Set exercise: Gather each line below that contains the string "treble" and copy it in full. Treat the match as case-sensitive.

--- Begin ---

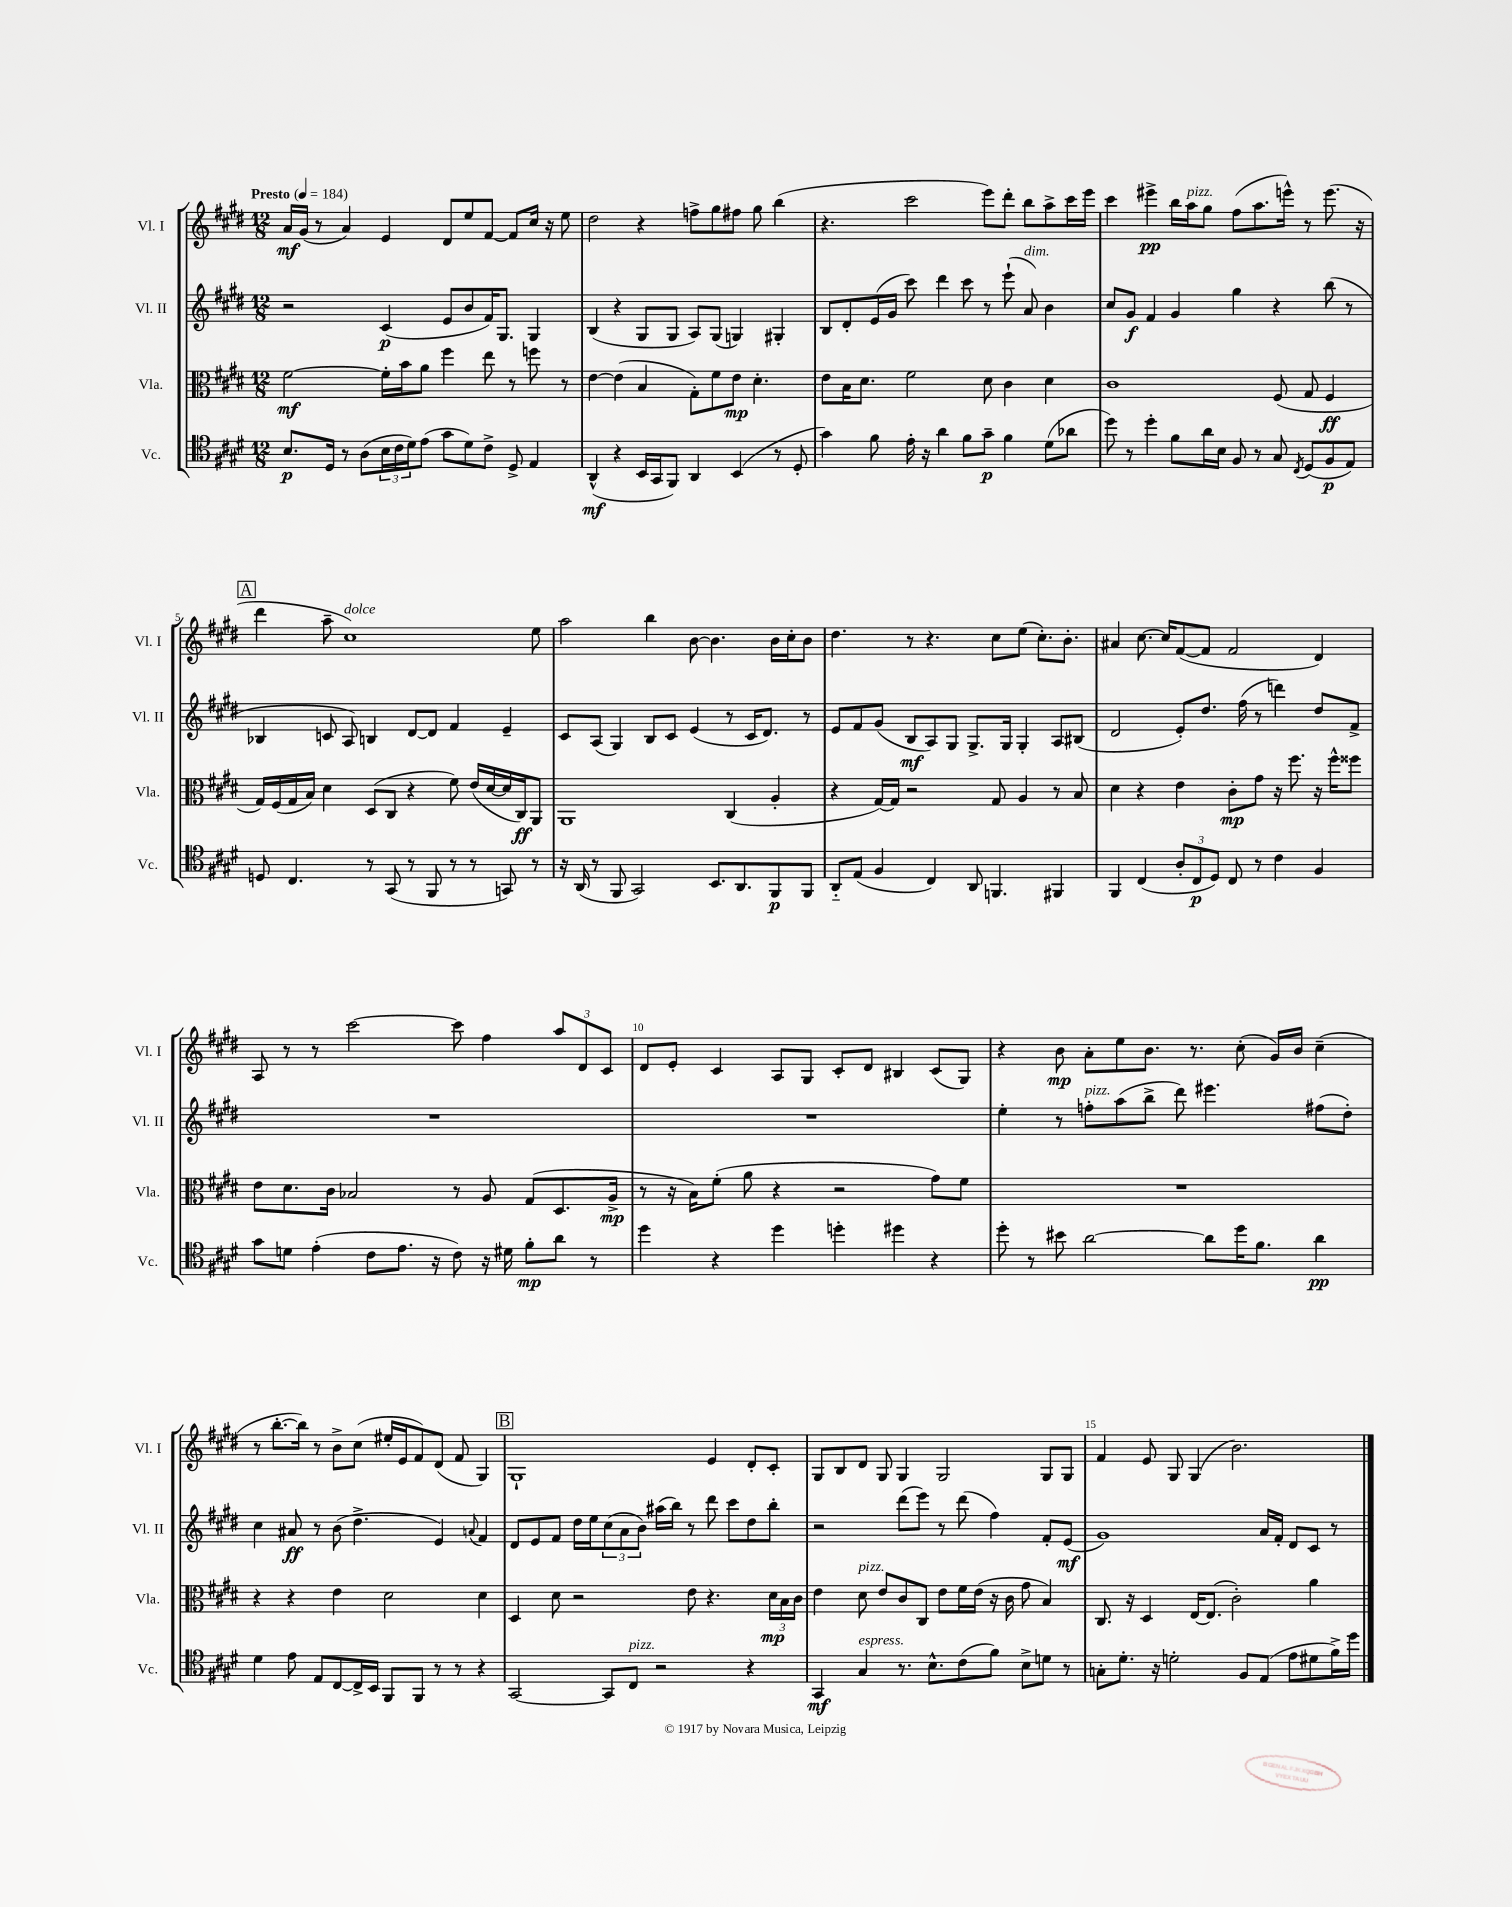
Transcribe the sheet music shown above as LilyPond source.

<<
\new StaffGroup <<
\new Staff = "s0" \with { instrumentName = "Vl. I" shortInstrumentName = "Vl. I" } {
    \clef treble \key e \major \numericTimeSignature \time 12/8 \tempo "Presto" 4 = 184
    a'16\mf gis'16( r8 a'4) e'4 dis'8 e''8 fis'8~ fis'8 cis''16 r16 e''8 |
    dis''2 r4 f''8-> gis''8 fis''8 gis''8 b''4( |
    r4. cis'''2 e'''8) dis'''8-. b''8 a''8-> cis'''16 e'''16 |
    cis'''4 eis'''4->\pp b''16 a''16^\markup { \italic "pizz." } gis''8 fis''8( a''8. e'''16-^) r8 e'''8.( r16 |
    \mark \markup { \box "A" } dis'''4 a''8-- cis''1^\markup { \italic "dolce" }) e''8 |
    a''2 b''4 b'8~ b'4. b'16 cis''16-. b'8 |
    dis''4. r8 r4. cis''8 e''8( cis''8.-.) b'8.-. |
    ais'4 cis''8.~ cis''16 fis'8~( fis'8 fis'2 dis'4) |
    a8 r8 r8 cis'''2~ cis'''8 fis''4 \tuplet 3/2 { a''8 dis'8 cis'8 } |
    dis'8 e'8-. cis'4 a8 gis8 cis'8-. dis'8 bis4 cis'8( gis8) |
    r4 b'8\mp a'8-. e''8 b'8. r8. cis''8-.( gis'16) b'16 cis''4--( |
    r8 b''8.~-. b''16) r8 b'8-> cis''8( eis''16-. e'16 fis'8) dis'8( fis'8 gis4) |
    \mark \markup { \box "B" } gis1-! e'4 dis'8-. cis'8-. |
    gis8 b8 dis'8 gis8 gis4 gis2 gis8 gis8 |
    fis'4 e'8 gis8 gis4( b'2.) \bar "|." |
}
\new Staff = "s1" \with { instrumentName = "Vl. II" shortInstrumentName = "Vl. II" } {
    \clef treble \key e \major \numericTimeSignature \time 12/8
    r2 cis'4\p( e'8 b'8 fis'16) gis8. gis4 |
    b4( r4 gis8 gis8 a8) gis8( g4) gis4-. |
    b8 dis'8-. e'16( gis'16 cis'''8) dis'''4 cis'''8 r8 e'''8-!( a'8^\markup { \italic "dim." }) b'4 |
    cis''8 gis'8\f fis'4 gis'4 gis''4 r4 b''8( r8 |
    \mark \markup { \box "A" } bes4 c'8 a8) b4 dis'8~ dis'8 fis'4 e'4-- |
    cis'8 a8( gis4) b8 cis'8 e'4( r8 cis'16 dis'8.) r8 |
    e'8 fis'8 gis'8( b8\mf a8) gis8 gis8.-> gis16 gis4-. a8 bis8( |
    dis'2 e'8-.) dis''8. fis''16( r8 d'''4) dis''8 fis'8-> |
    R1. |
    R1. |
    e''4-. r8 f''8-.^\markup { \italic "pizz." } a''8( b''8-> dis'''8) eis'''4. fis''8( dis''8-.) |
    cis''4 ais'8\ff r8 b'8( dis''4.-> e'4) \appoggiatura { a'8 } fis'4 |
    \mark \markup { \box "B" } dis'8 e'8 fis'8 dis''16 e''16 \tuplet 3/2 { cis''8( a'8 b'8) } ais''16( b''16) r8 dis'''8 cis'''8 dis''8 b''8-. |
    r2 dis'''8( e'''8) r8 dis'''8( fis''4) fis'8-. e'8\mf( |
    gis'1) a'16 fis'16-. dis'8 cis'8 r8 \bar "|." |
}
\new Staff = "s2" \with { instrumentName = "Vla." shortInstrumentName = "Vla." } {
    \clef alto \key e \major \numericTimeSignature \time 12/8
    fis'2~\mf fis'16-. b'16 a'8 fis''4 e''8 r8 f''8 r8 |
    e'4~ e'4( b4 gis8-.) fis'8 e'8\mp dis'4.-. |
    e'8 b16 dis'8. fis'2 dis'8 cis'4 dis'4 |
    cis'1 fis8( gis8 fis4\ff |
    \mark \markup { \box "A" } gis16) fis16( gis16 b16) dis'4 dis8( cis8 r4 fis'8) e'16( dis'16~ dis'16 cis16\ff) a,8 |
    a,1 cis4( a4-. |
    r4 gis16~) gis16 r2 gis8 a4 r8 b8 |
    dis'4 r4 e'4 cis'8-.\mp gis'8 r16 fis''8. r16 fis''16-^ fisis''8 |
    e'8 dis'8. cis'16 bes2 r8 a8 gis8( dis8. a16->\mp |
    r8 r16 b16) fis'8-.( a'8 r4 r2 gis'8) fis'8 |
    R1. |
    r4 r4 e'4 dis'2 dis'4 |
    \mark \markup { \box "B" } dis4 dis'8 r2 e'8 r4. \tuplet 3/2 { dis'16\mp b16 cis'16 } |
    e'4 dis'8^\markup { \italic "pizz." } e'8 cis'8 cis8 e'8 fis'16 e'16( r16 cis'16 gis'8 b4) |
    cis8. r16 dis4 e16~ e8.( cis'2-.) a'4 \bar "|." |
}
\new Staff = "s3" \with { instrumentName = "Vc." shortInstrumentName = "Vc." } {
    \clef tenor \key e \major \numericTimeSignature \time 12/8
    b8.\p dis16 r8 a8( \tuplet 3/2 { b16 cis'16 dis'16) } e'8( gis'8 dis'8) cis'8-> dis8-> e4 |
    a,4-^\mf( r4 b,16 gis,16 fis,8) a,4 b,4( r8 dis8-. |
    gis'4) fis'8 e'16-. r16 a'4 fis'8 gis'8--\p fis'4 dis'8( aes'8 |
    dis''8) r8 dis''4-. fis'8 a'16 b16 fis8 r8 gis8 \acciaccatura { cis8 } dis8( fis8\p e8) |
    \mark \markup { \box "A" } d8 cis4. r8 gis,8( r8 fis,8 r8 r8 g,8) r8 |
    r16 a,16( r8 fis,8 gis,2) b,8. a,8. fis,8\p fis,8 |
    a,8-_ e8( fis4 cis4) a,8 f,4. fis,4 |
    fis,4 cis4( \tuplet 3/2 { a8-. cis8\p dis8) } cis8 r8 cis'4 fis4 |
    gis'8 d'8 e'4-.( cis'8 e'8. r16 cis'8) r16 dis'16 fis'8-.\mp a'8 r8 |
    dis''4 r4 dis''4 d''4-. dis''4 r4 |
    dis''8-. r8 bis'8 a'2~ a'8 dis''16 fis'8. a'4\pp |
    dis'4 e'8 e8 cis8~ cis16-> b,16 fis,8 fis,8 r8 r8 r4 |
    \mark \markup { \box "B" } gis,2~ gis,8 cis8^\markup { \italic "pizz." } r2 r4 |
    gis,4\mf gis4^\markup { \italic "espress." } r8. b8.-^ cis'8( fis'8) b8-> d'8 r8 |
    g8-. dis'8.-. r16 d'2-. fis8 e8( e'8 dis'8 fis'16->) dis''16 \bar "|." |
}
>>
>>
\layout { \context { \Score \override BarNumber.break-visibility = ##(#f #t #t) barNumberVisibility = #(every-nth-bar-number-visible 5) } }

--- End ---

Complete output:
    \clef treble \key e \major \numericTimeSignature \time 12/8 \tempo "Presto" 4 = 184
    \clef treble \key e \major \numericTimeSignature \time 12/8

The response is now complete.